Quantity change records

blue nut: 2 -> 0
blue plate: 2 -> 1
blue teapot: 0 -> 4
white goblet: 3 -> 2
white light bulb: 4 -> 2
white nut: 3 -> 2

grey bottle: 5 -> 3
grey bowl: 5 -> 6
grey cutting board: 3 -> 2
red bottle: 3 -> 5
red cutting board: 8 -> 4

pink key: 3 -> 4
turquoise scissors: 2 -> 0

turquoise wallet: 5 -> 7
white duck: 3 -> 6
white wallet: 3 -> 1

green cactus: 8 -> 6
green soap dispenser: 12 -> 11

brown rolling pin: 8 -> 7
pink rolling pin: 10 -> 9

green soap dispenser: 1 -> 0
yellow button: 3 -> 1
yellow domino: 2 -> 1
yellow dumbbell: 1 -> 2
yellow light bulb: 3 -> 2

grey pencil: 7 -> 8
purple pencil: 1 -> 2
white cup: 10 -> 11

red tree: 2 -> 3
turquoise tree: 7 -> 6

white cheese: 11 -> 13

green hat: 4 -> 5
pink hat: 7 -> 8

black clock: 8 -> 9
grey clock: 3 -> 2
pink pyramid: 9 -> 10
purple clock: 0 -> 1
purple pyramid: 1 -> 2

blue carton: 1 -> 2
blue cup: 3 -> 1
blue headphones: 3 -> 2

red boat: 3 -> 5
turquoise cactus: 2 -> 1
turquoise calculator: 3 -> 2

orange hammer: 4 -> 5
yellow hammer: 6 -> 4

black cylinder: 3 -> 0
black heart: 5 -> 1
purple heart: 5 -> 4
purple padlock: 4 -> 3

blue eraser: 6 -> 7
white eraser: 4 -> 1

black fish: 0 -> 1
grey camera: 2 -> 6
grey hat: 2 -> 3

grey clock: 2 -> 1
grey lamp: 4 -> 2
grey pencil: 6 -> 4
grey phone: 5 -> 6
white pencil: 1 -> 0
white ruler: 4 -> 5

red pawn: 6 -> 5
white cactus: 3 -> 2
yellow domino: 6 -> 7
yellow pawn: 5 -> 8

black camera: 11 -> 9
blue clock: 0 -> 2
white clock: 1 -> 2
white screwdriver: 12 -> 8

• **Task directions**: Only lines that contain the string "light" count; pick each one out of the records and copy it.

• **Solution for this task**:
white light bulb: 4 -> 2
yellow light bulb: 3 -> 2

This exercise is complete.